─── Data records ───
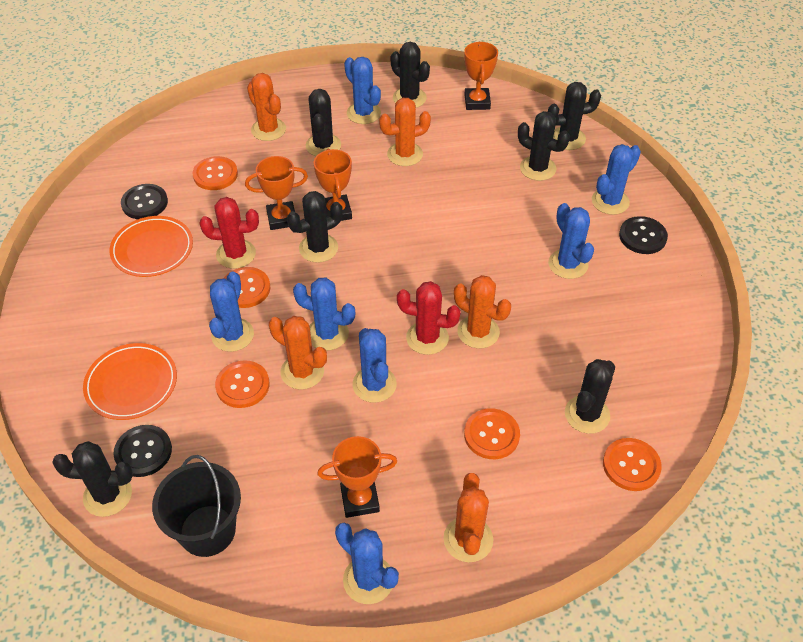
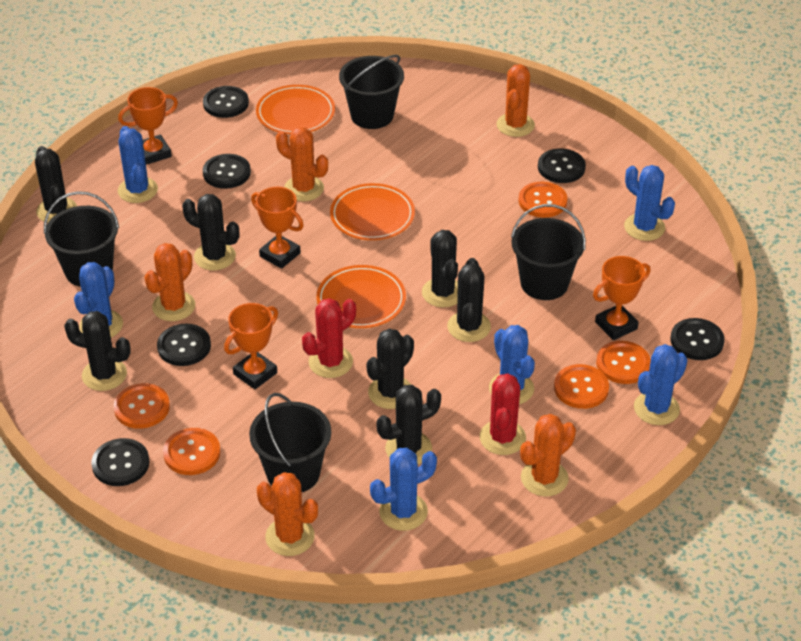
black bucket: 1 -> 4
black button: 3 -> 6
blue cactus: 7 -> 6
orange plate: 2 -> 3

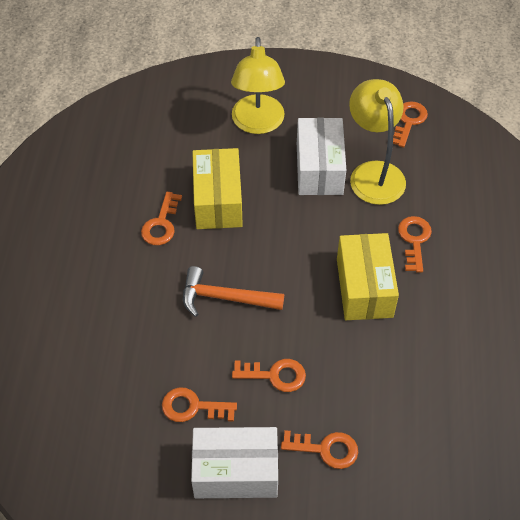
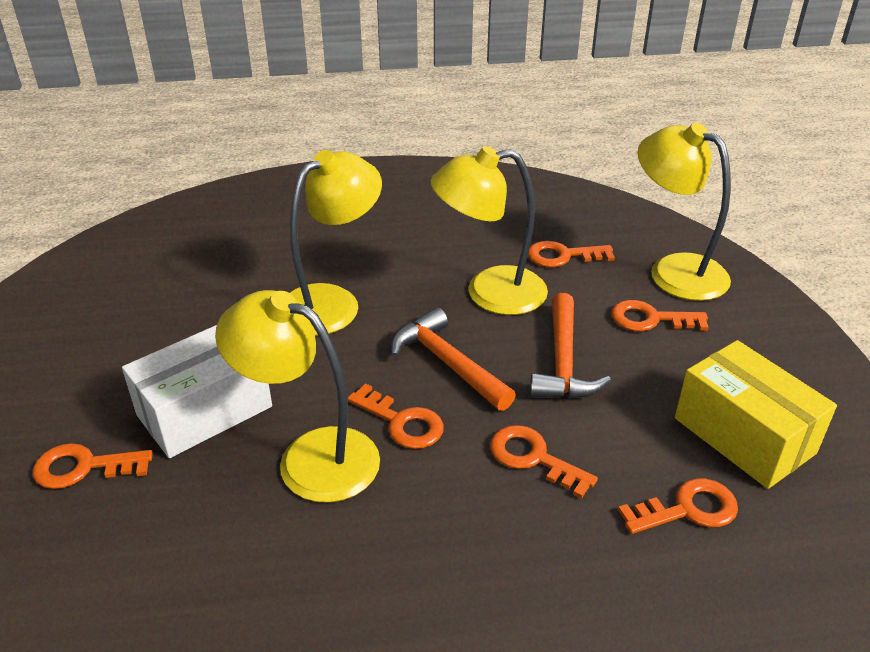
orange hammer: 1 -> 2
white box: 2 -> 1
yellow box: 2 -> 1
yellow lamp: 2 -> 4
───
#### Exercise details:
Give back the records above word for word, minus any image they hold.

#### Solution to this exercise:
black bucket: 1 -> 4
black button: 3 -> 6
blue cactus: 7 -> 6
orange plate: 2 -> 3

orange hammer: 1 -> 2
white box: 2 -> 1
yellow box: 2 -> 1
yellow lamp: 2 -> 4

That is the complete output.